▸ INPUT FOR THIS TASK:
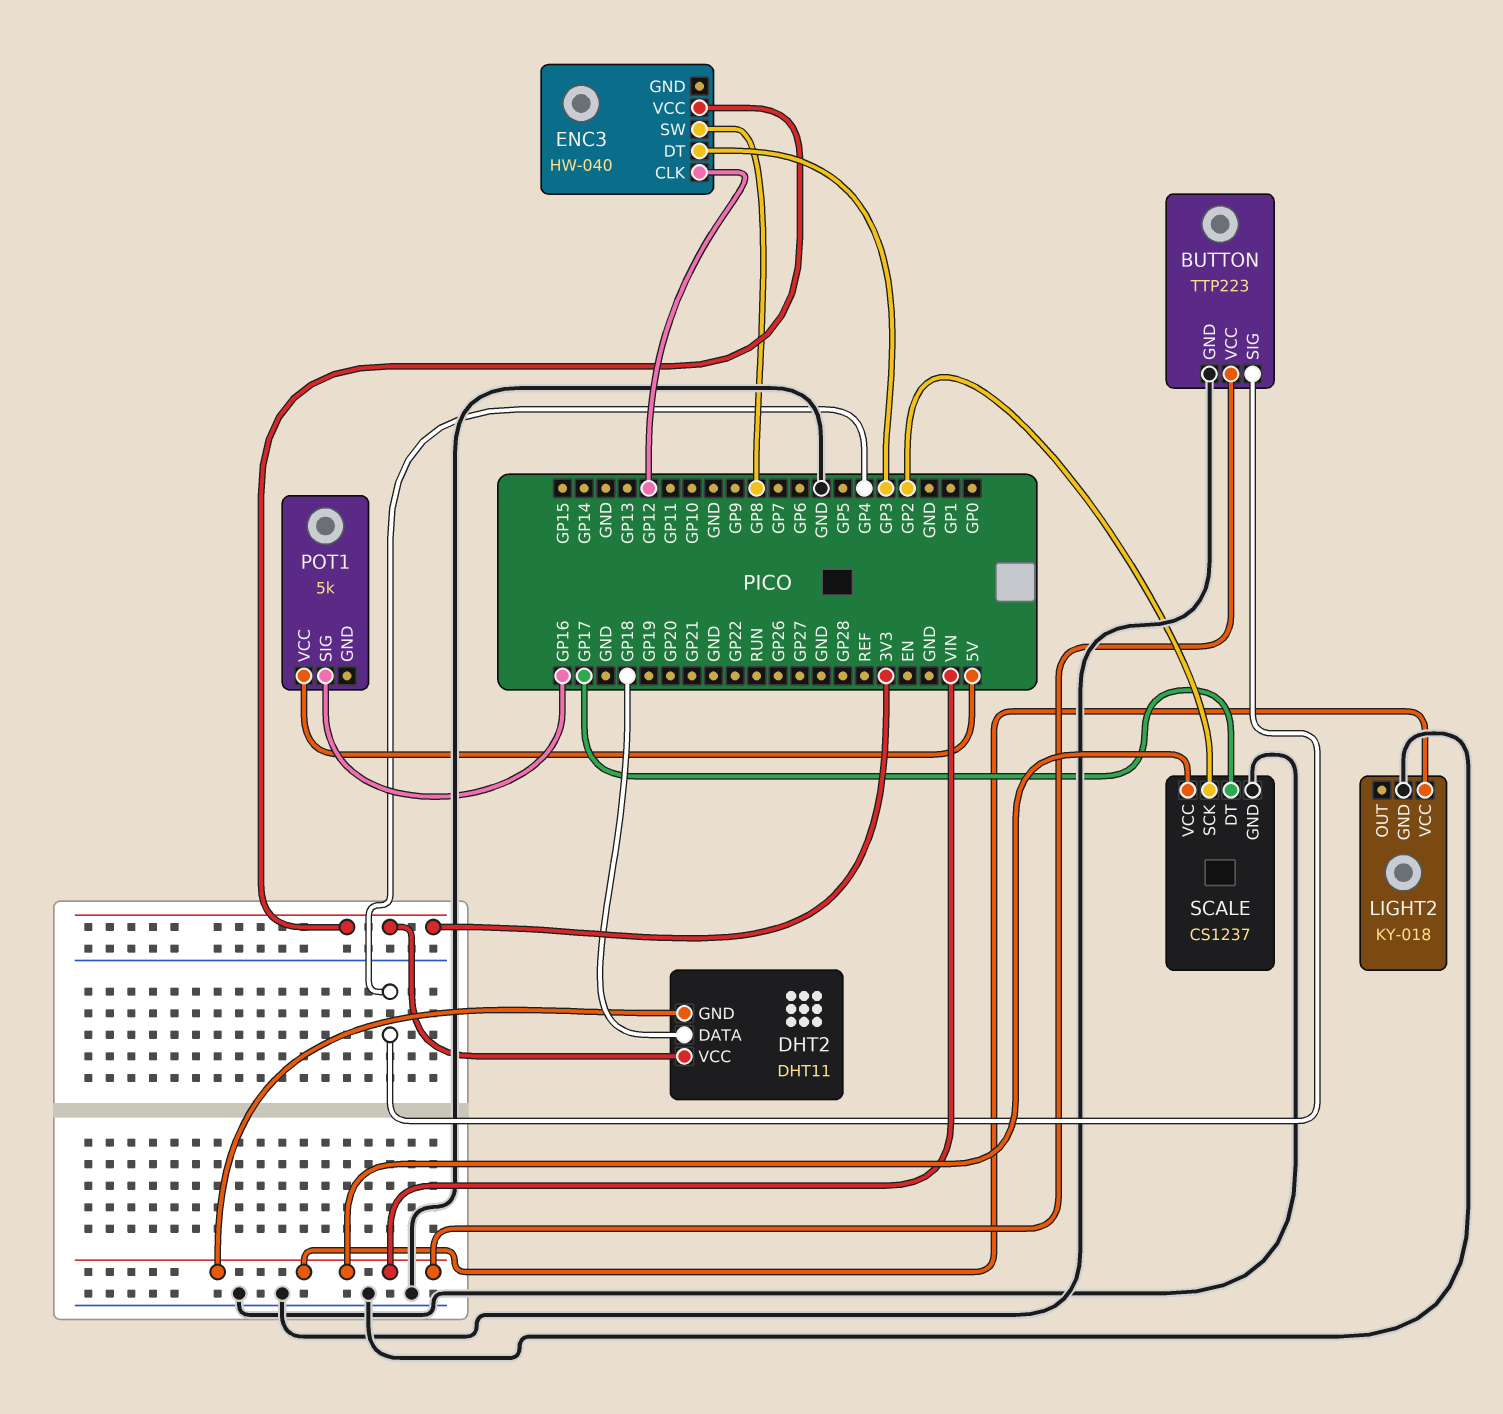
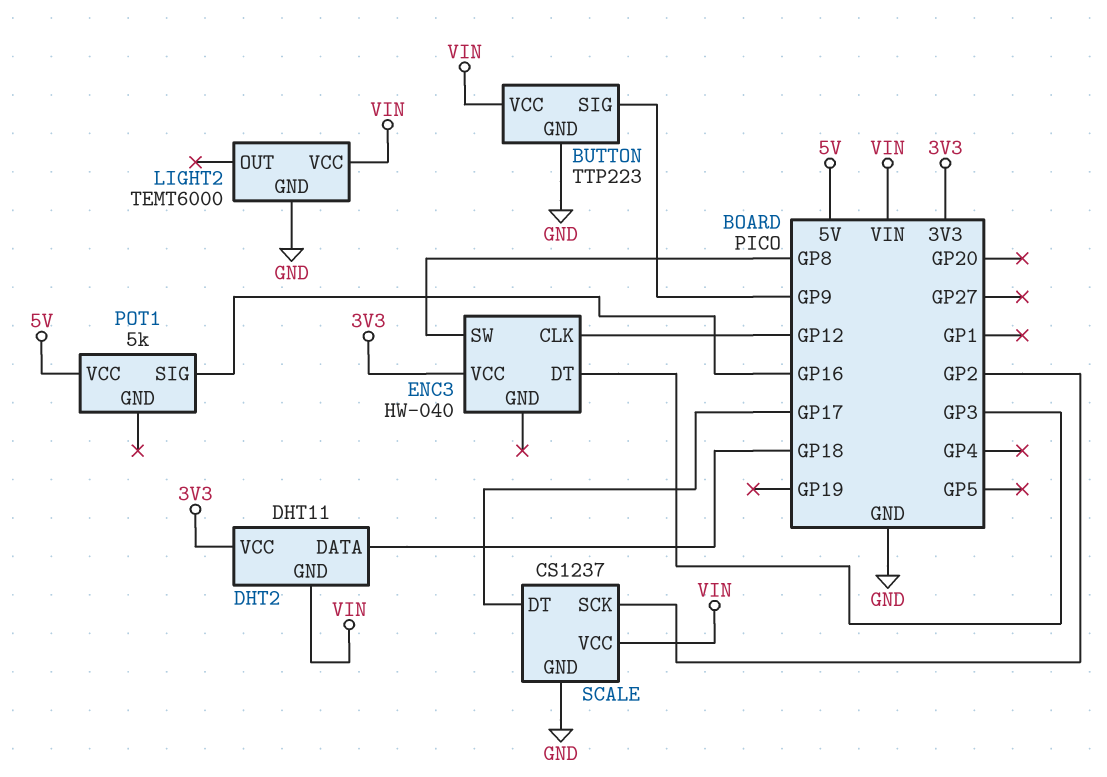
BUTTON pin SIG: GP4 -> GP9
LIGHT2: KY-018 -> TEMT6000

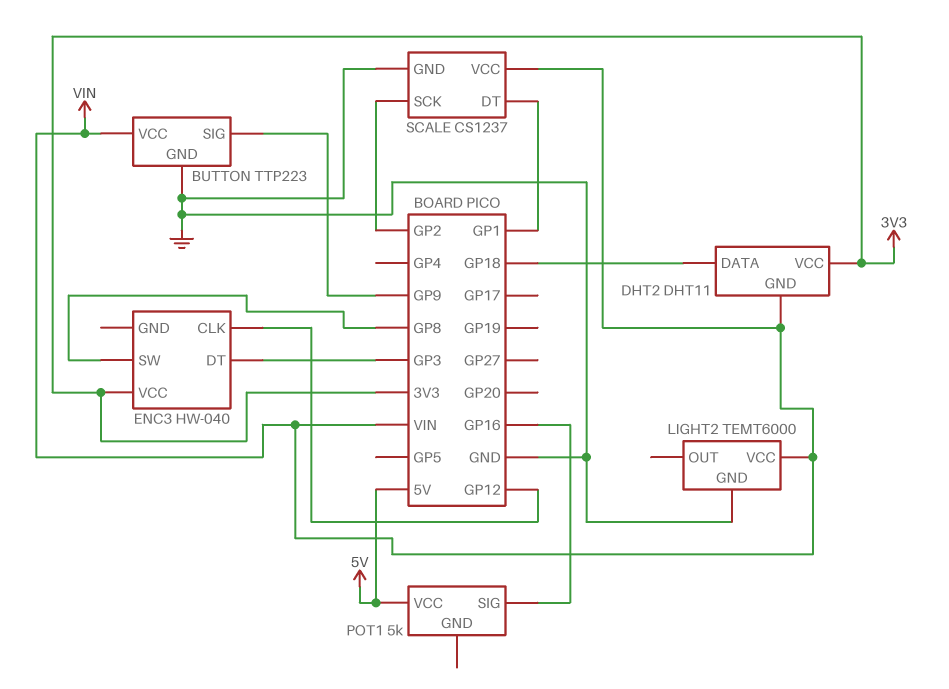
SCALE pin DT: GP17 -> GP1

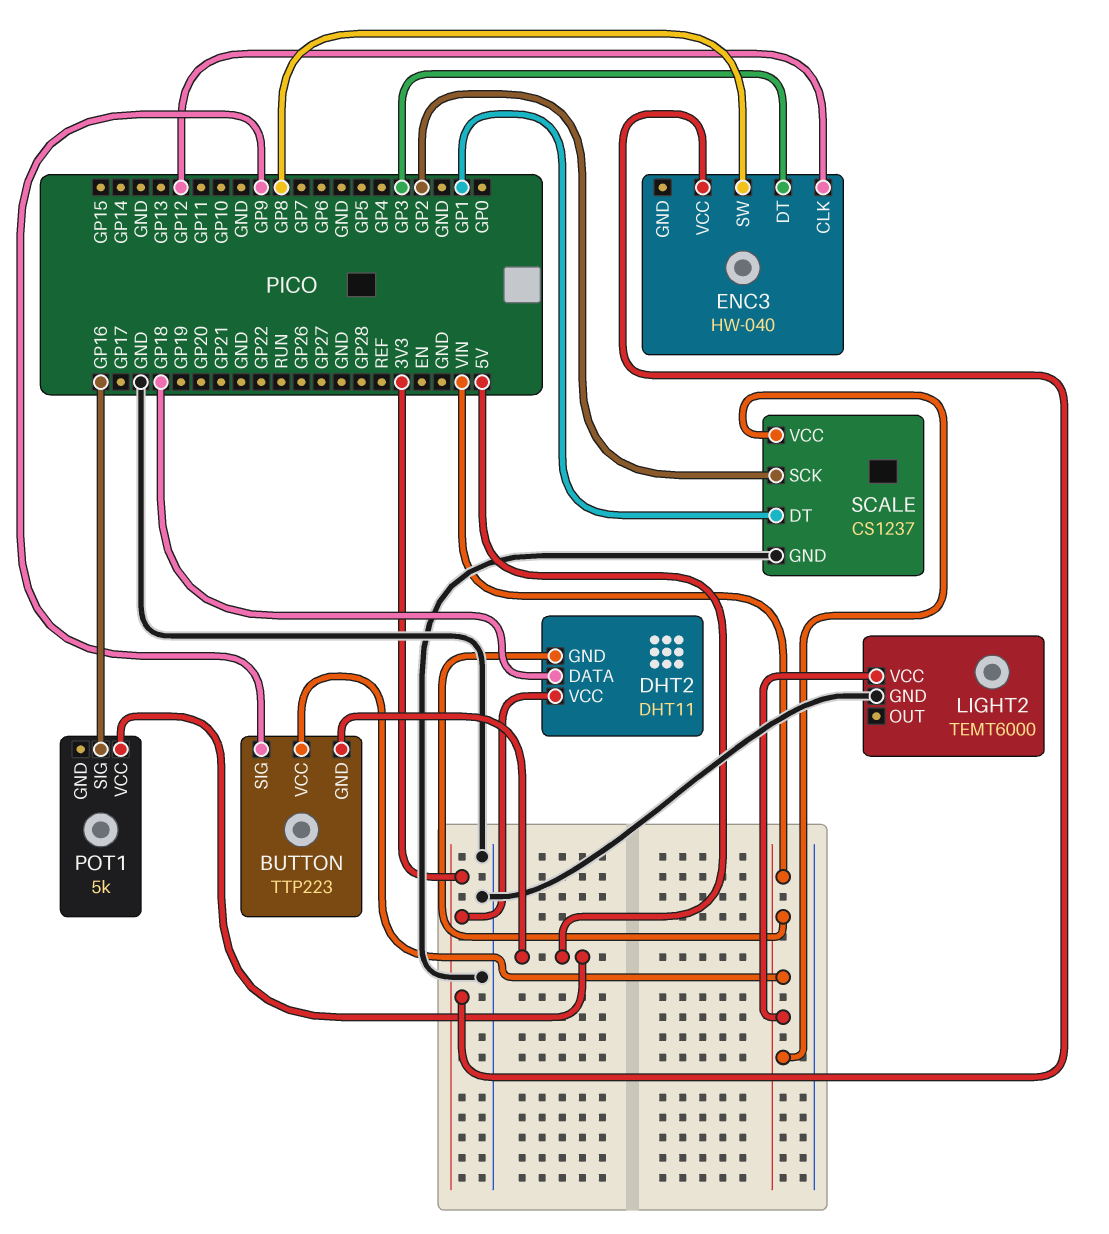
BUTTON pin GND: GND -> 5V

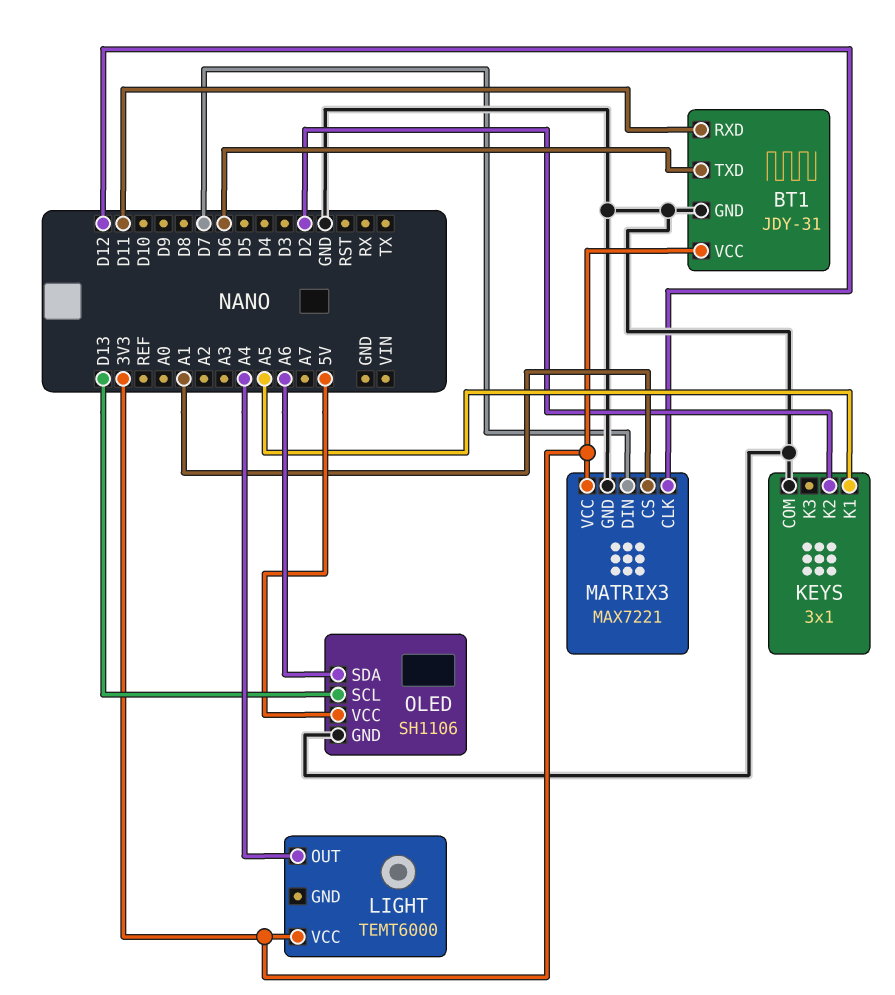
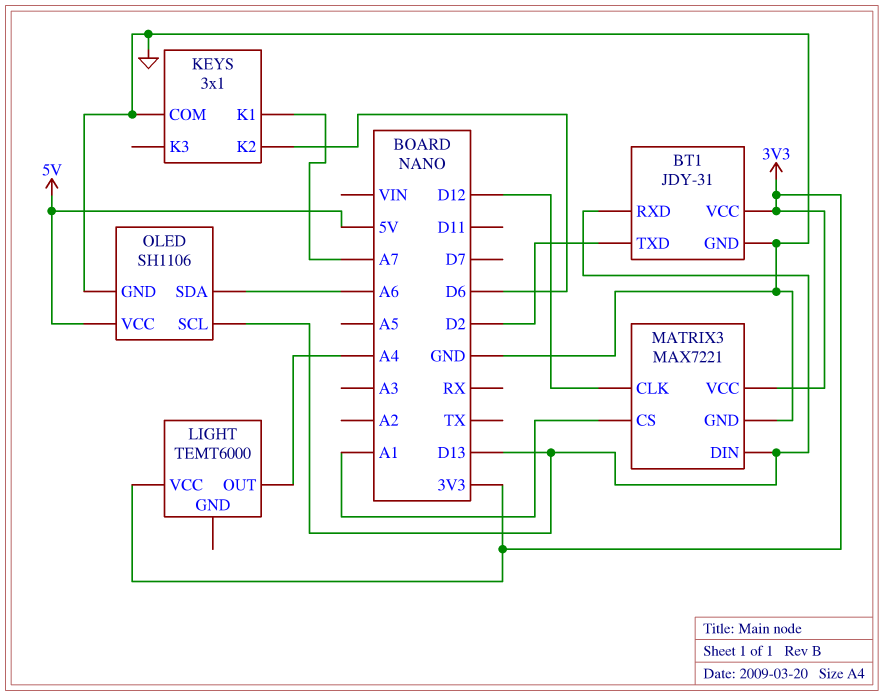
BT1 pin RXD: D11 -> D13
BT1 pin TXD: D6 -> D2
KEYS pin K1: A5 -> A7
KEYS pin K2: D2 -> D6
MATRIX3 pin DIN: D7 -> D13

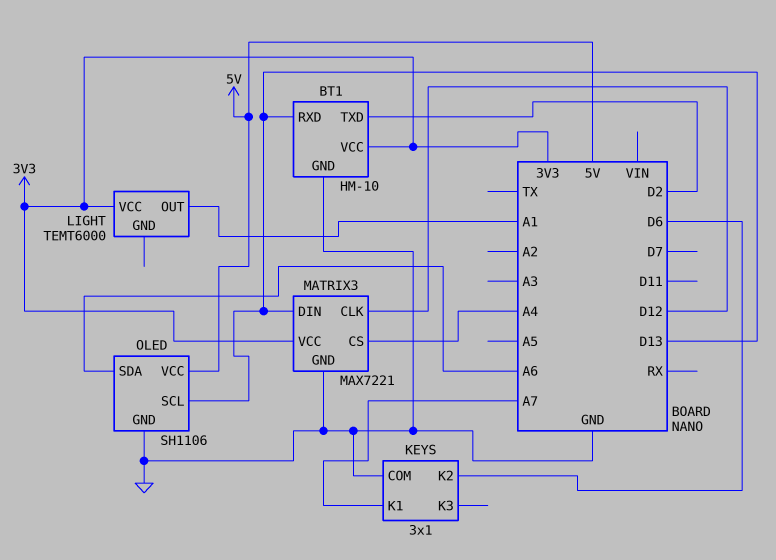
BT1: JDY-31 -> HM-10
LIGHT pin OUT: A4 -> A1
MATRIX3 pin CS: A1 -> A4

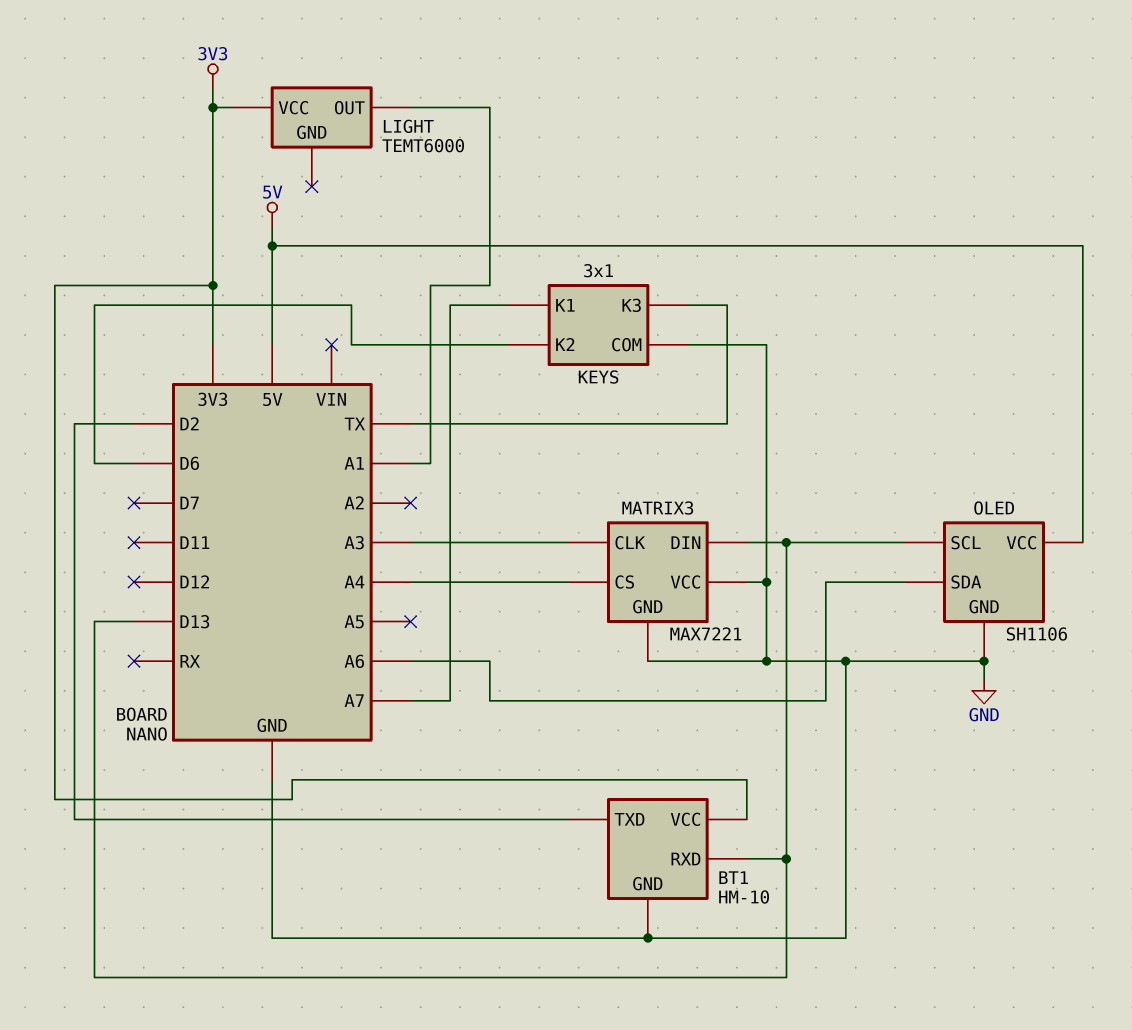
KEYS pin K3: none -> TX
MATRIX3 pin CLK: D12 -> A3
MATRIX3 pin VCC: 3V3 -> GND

▸ YOUR INSTRUCTIONS:
Only what runs from the line containing "LIGHT pin OUT: A4 -> A1" through the end of the entries above should be extracted, exactly and without pictures.

▸ SOLUTION TO THIS TASK:
LIGHT pin OUT: A4 -> A1
MATRIX3 pin CS: A1 -> A4

KEYS pin K3: none -> TX
MATRIX3 pin CLK: D12 -> A3
MATRIX3 pin VCC: 3V3 -> GND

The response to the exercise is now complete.